=== PROVIDED INFORMATION ===

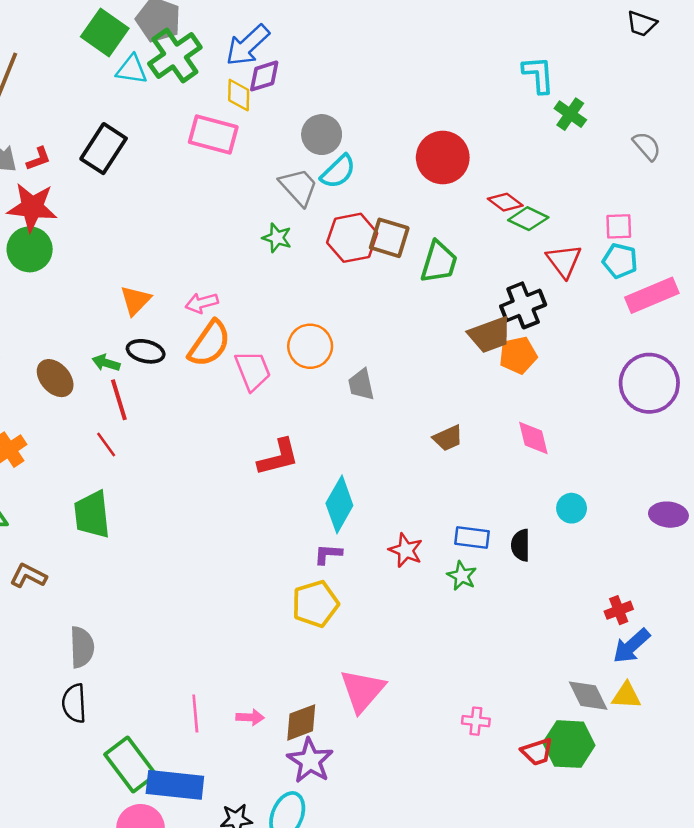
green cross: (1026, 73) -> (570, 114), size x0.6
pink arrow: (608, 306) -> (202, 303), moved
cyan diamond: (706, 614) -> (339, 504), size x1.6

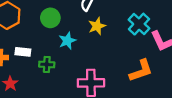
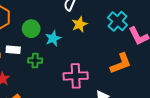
green circle: (50, 18) -> (31, 29), moved

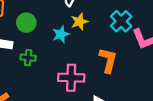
cyan star: (53, 38) -> (61, 34), moved
orange L-shape: (121, 63) -> (108, 60), moved, turned -60

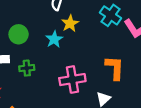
orange L-shape: (108, 60) -> (115, 68), moved

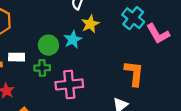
green circle: (19, 34) -> (48, 45), moved
pink cross: (72, 80) -> (69, 84), moved

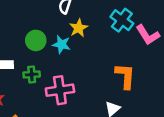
cyan star: (73, 40) -> (61, 44), turned -30
green circle: (48, 45) -> (36, 40), moved

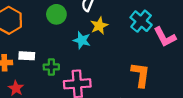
green circle: (36, 40) -> (56, 14), moved

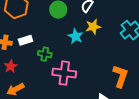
white rectangle: (27, 56) -> (26, 40), turned -32

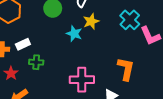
green cross: (45, 54) -> (36, 62), moved
pink cross: (64, 73) -> (82, 80), moved

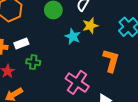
orange L-shape: (126, 69) -> (111, 61), moved
pink cross: (82, 80) -> (77, 82), turned 30

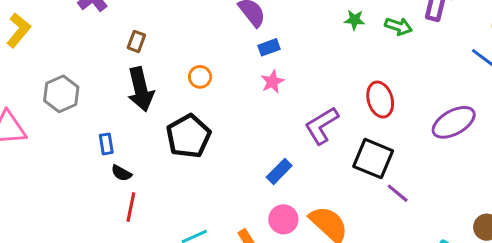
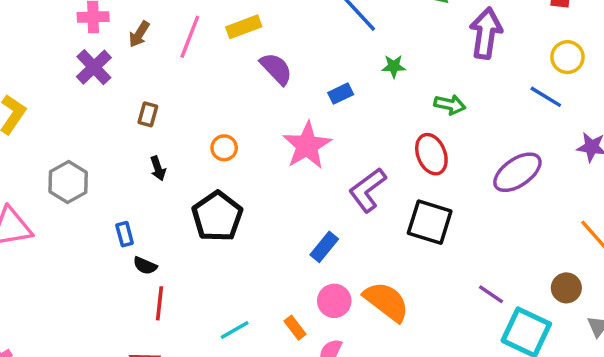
green arrow: (399, 26) -> (450, 105), moved
blue rectangle: (269, 47) -> (341, 94), moved
pink star: (272, 82) -> (307, 146), size x1.8
black arrow: (141, 89) -> (158, 168), size x0.5
purple line: (398, 193) -> (491, 294), moved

===

A copy of each line above that holds the word "turned" is the expected answer.

• [RESPONSE FOR THIS EXERCISE]
orange L-shape: (121, 63) -> (108, 60), moved, turned -60
cyan star: (73, 40) -> (61, 44), turned -30
white rectangle: (27, 56) -> (26, 40), turned -32
pink cross: (82, 80) -> (77, 82), turned 30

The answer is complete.